* DESCRIPTION OF THE TASK
Keep the pictures out, and restate the listing that follows exactly as written.

* SUPPLIED MATERIAL
____________

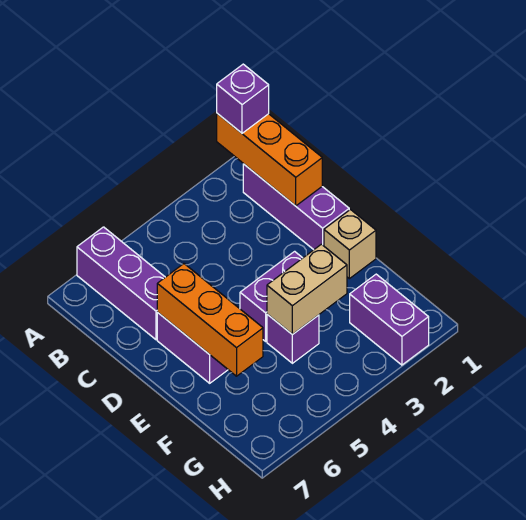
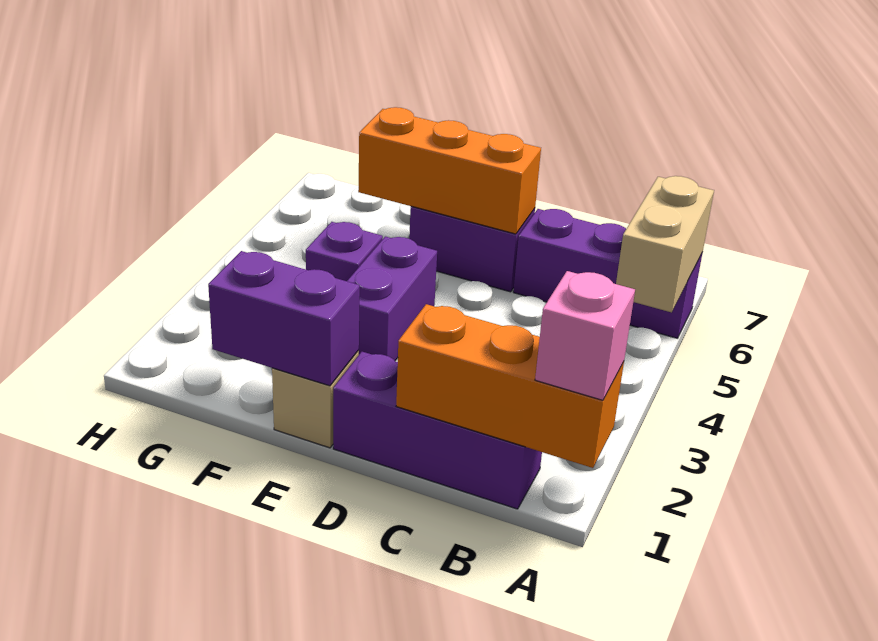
purple brick A1 level 3 -> pink brick A1 level 3
tan brick F3:F4 level 2 -> tan brick A5:A6 level 2
purple brick G2:H2 level 1 -> purple brick E1:F1 level 2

____________

* RESULT OF THE TASK
purple brick A1 level 3 -> pink brick A1 level 3
tan brick F3:F4 level 2 -> tan brick A5:A6 level 2
purple brick G2:H2 level 1 -> purple brick E1:F1 level 2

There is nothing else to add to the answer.